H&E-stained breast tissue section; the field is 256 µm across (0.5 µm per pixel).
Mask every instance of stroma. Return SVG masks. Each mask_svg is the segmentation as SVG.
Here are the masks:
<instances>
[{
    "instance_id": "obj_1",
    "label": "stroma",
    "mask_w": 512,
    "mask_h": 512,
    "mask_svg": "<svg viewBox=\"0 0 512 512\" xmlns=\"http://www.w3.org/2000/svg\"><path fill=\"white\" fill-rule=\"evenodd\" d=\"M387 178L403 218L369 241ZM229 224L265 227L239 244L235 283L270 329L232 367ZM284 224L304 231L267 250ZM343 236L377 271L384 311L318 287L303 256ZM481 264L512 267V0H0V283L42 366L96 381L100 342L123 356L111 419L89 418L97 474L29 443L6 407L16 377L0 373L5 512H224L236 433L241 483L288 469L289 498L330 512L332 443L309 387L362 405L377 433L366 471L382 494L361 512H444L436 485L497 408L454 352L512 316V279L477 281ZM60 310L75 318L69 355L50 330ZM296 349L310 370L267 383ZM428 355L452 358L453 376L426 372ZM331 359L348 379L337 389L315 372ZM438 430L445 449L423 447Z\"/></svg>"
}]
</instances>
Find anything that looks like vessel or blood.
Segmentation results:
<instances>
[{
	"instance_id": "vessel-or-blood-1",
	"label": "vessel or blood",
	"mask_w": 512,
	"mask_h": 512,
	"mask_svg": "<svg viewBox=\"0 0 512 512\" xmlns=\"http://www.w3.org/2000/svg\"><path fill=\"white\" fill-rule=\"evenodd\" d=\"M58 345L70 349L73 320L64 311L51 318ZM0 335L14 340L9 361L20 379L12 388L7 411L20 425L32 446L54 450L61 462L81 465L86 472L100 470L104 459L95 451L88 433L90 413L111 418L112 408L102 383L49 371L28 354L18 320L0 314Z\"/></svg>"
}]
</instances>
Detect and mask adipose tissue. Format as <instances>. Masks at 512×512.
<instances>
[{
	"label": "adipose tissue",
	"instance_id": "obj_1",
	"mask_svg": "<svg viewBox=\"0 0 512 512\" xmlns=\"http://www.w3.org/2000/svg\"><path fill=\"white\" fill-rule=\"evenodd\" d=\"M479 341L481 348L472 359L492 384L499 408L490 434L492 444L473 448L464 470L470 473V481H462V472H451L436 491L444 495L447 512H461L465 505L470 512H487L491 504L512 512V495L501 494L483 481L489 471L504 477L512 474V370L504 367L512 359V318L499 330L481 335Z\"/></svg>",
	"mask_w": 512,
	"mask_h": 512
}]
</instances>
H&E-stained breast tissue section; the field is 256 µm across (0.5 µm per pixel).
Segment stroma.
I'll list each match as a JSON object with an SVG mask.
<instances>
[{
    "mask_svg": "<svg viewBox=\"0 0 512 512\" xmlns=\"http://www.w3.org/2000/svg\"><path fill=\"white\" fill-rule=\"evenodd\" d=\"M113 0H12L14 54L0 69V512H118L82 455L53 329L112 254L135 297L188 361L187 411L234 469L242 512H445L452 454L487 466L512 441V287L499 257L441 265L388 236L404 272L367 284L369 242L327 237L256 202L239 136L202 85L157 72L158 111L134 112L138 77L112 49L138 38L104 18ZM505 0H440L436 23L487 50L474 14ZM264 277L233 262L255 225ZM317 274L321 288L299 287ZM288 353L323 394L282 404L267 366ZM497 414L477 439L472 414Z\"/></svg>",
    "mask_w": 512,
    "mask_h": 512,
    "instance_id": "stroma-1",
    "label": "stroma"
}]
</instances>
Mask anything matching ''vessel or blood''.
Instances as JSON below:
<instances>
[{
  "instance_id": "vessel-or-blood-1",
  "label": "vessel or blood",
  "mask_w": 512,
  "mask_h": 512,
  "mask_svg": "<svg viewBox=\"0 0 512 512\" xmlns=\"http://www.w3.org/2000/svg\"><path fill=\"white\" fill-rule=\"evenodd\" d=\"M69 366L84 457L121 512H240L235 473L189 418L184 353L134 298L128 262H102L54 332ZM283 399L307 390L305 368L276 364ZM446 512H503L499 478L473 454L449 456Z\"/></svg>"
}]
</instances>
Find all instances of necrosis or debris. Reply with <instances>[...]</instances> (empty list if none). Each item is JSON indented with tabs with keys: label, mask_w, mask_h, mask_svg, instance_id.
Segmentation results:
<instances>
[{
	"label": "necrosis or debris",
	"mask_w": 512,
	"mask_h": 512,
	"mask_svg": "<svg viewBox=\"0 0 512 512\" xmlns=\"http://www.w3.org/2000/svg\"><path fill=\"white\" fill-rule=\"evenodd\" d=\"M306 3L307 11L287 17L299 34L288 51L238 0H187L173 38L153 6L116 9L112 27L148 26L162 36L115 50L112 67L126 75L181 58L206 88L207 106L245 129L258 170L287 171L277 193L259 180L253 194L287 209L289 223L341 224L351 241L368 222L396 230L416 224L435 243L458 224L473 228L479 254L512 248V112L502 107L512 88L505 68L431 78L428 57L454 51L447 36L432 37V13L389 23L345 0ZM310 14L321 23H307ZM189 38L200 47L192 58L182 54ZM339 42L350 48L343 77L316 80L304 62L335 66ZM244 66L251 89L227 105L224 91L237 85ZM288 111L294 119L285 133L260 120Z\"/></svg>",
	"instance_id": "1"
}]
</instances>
- - -
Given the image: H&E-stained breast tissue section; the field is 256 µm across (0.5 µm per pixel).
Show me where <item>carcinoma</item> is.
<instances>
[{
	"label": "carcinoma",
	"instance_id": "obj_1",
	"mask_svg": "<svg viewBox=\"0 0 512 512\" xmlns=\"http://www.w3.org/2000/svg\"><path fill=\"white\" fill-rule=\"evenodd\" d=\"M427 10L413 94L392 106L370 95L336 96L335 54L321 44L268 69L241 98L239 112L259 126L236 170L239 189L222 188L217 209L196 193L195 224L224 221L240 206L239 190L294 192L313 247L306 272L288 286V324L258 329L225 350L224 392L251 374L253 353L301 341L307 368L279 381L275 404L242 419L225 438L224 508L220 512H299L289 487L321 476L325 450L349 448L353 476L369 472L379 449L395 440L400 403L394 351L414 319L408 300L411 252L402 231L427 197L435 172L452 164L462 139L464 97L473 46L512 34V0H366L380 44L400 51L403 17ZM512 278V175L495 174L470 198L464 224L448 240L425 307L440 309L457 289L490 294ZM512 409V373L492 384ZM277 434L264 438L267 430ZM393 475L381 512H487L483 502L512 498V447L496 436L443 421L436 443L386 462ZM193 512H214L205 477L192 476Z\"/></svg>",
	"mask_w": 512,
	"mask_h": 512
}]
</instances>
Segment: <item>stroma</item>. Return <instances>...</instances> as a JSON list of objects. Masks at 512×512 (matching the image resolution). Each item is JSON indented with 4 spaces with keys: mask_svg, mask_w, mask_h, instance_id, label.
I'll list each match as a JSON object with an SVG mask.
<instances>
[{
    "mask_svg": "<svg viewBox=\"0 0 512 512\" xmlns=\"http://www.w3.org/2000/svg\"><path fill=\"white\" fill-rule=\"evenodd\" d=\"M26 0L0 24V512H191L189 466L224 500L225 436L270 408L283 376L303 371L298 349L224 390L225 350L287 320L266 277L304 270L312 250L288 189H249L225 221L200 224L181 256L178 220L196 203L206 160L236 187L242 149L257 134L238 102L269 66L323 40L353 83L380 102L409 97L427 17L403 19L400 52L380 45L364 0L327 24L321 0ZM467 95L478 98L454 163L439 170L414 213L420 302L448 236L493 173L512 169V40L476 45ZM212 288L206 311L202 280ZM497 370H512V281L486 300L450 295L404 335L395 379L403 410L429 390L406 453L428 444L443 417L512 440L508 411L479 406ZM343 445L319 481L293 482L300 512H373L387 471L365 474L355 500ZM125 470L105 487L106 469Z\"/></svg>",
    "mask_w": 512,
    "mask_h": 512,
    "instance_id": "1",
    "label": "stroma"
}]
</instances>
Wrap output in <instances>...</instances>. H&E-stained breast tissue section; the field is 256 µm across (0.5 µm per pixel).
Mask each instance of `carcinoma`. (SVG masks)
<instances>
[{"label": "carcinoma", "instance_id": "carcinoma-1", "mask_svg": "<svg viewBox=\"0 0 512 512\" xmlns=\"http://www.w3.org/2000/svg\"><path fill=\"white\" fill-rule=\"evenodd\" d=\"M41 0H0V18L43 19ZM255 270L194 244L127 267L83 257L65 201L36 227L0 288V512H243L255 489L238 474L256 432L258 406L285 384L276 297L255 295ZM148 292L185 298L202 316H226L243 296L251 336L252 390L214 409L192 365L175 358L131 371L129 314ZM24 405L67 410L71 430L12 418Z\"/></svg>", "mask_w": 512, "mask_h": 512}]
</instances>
- - -
__Challenge__: Of the lines in the data, how many contain the word "stained"? Provide the number and nothing further.

__Response to this task__: 4